* [TASK GOAL]
With pictures left out, set down every record word for word.

* [ENTRIES SUPPLIED]
▬▬▬▬▬▬▬▬▬▬
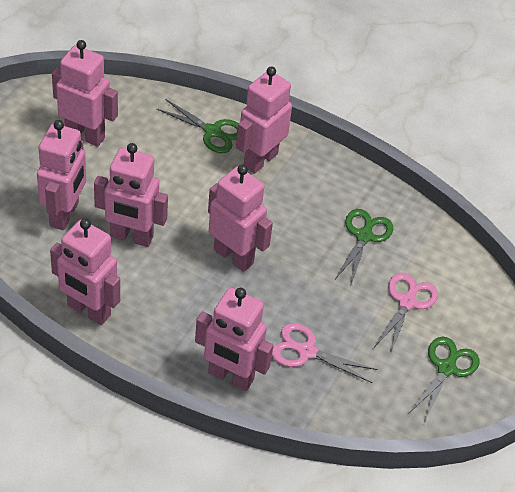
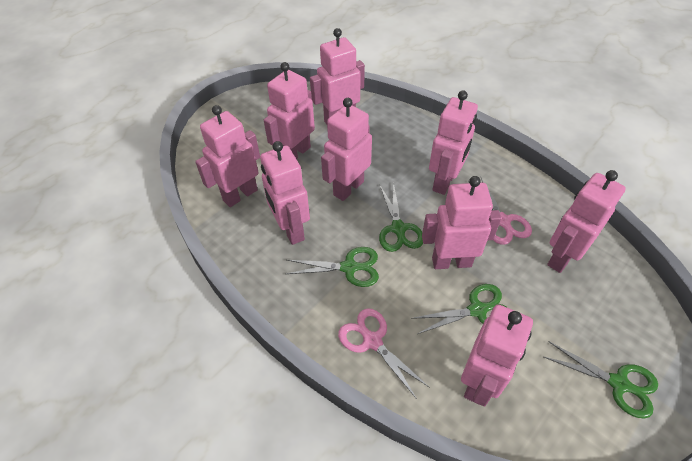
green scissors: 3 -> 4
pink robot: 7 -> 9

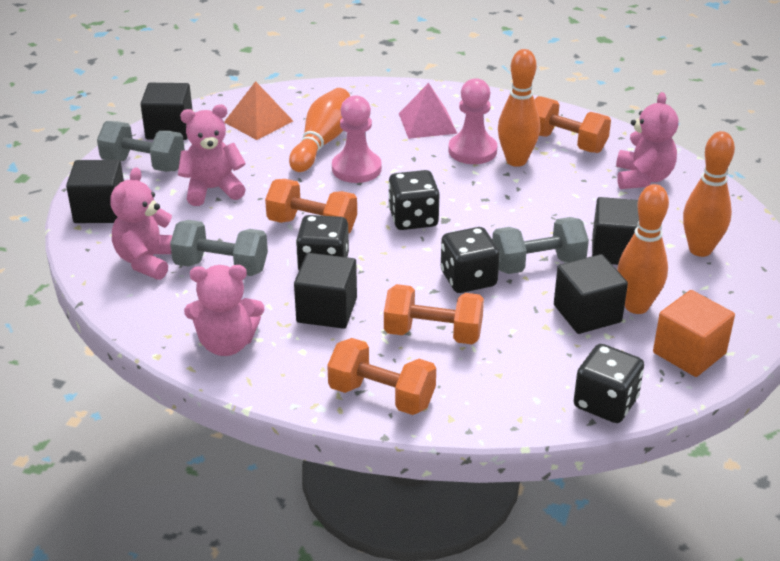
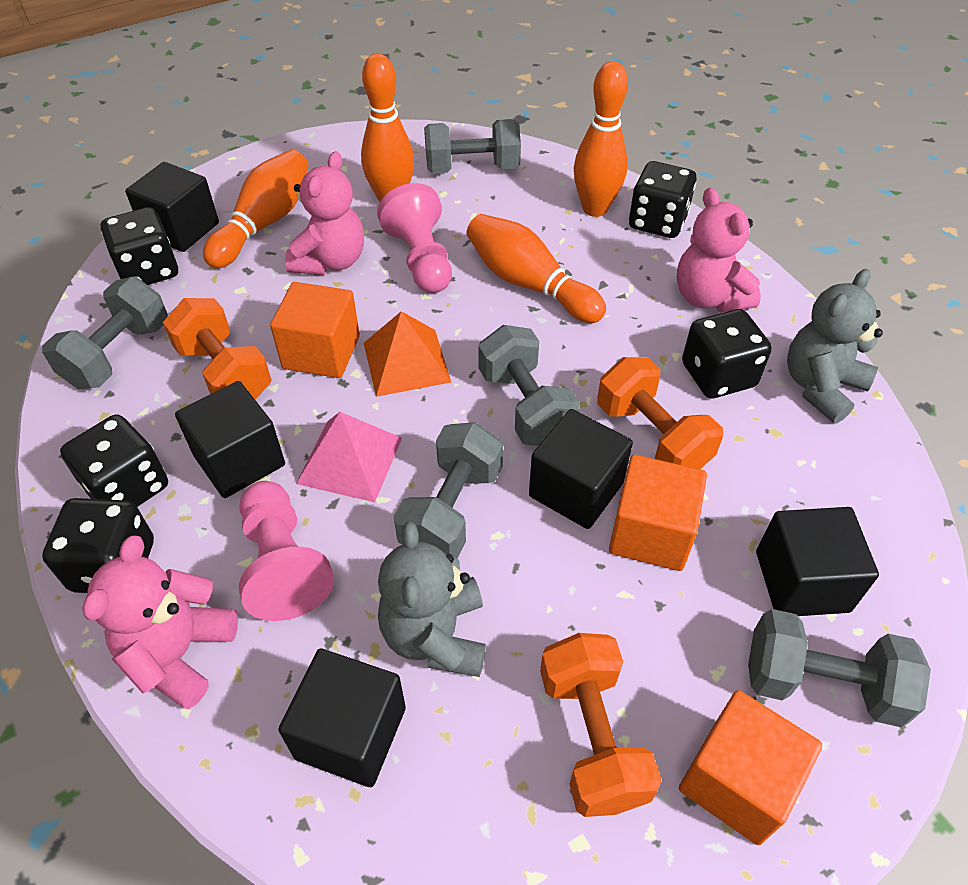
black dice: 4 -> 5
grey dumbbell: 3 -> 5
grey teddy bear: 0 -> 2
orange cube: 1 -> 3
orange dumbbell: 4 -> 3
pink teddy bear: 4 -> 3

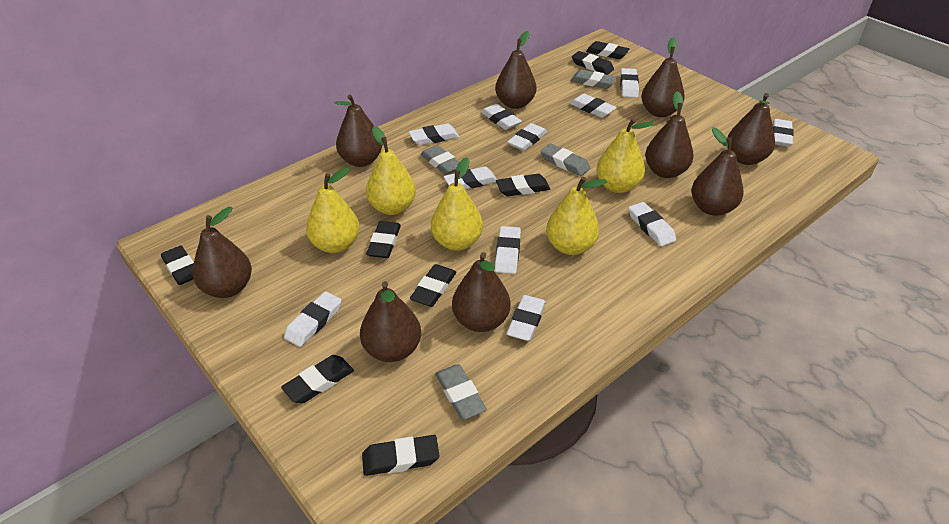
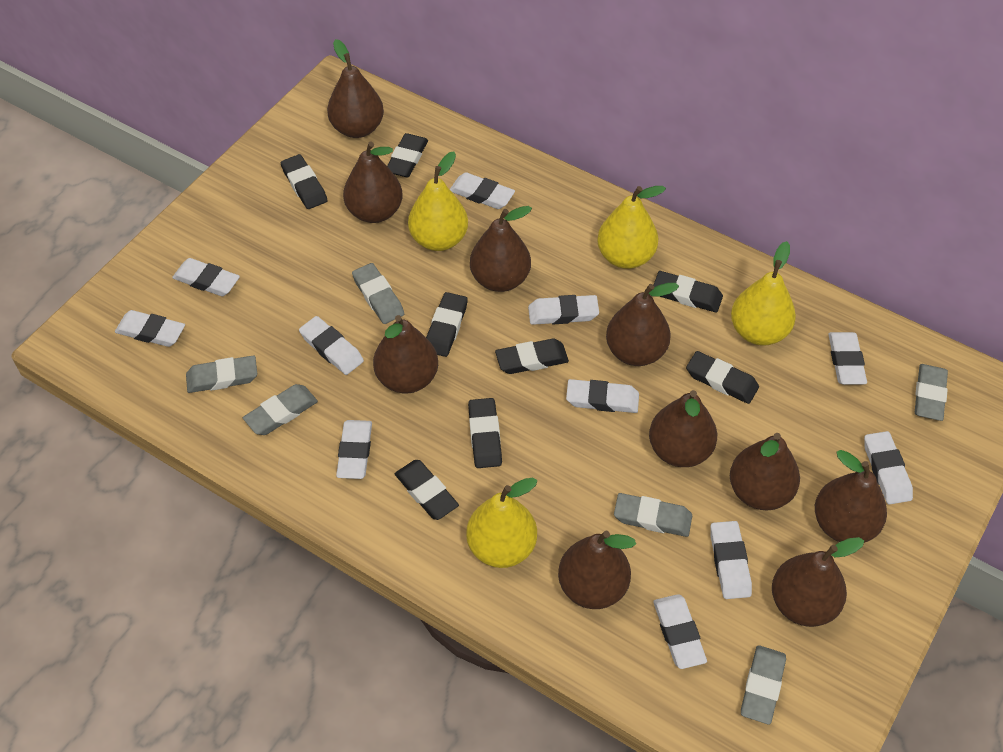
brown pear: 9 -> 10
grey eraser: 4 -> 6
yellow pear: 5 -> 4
▬▬▬▬▬▬▬▬▬▬
* [ANSWER FOR THE TASK]
green scissors: 3 -> 4
pink robot: 7 -> 9

black dice: 4 -> 5
grey dumbbell: 3 -> 5
grey teddy bear: 0 -> 2
orange cube: 1 -> 3
orange dumbbell: 4 -> 3
pink teddy bear: 4 -> 3

brown pear: 9 -> 10
grey eraser: 4 -> 6
yellow pear: 5 -> 4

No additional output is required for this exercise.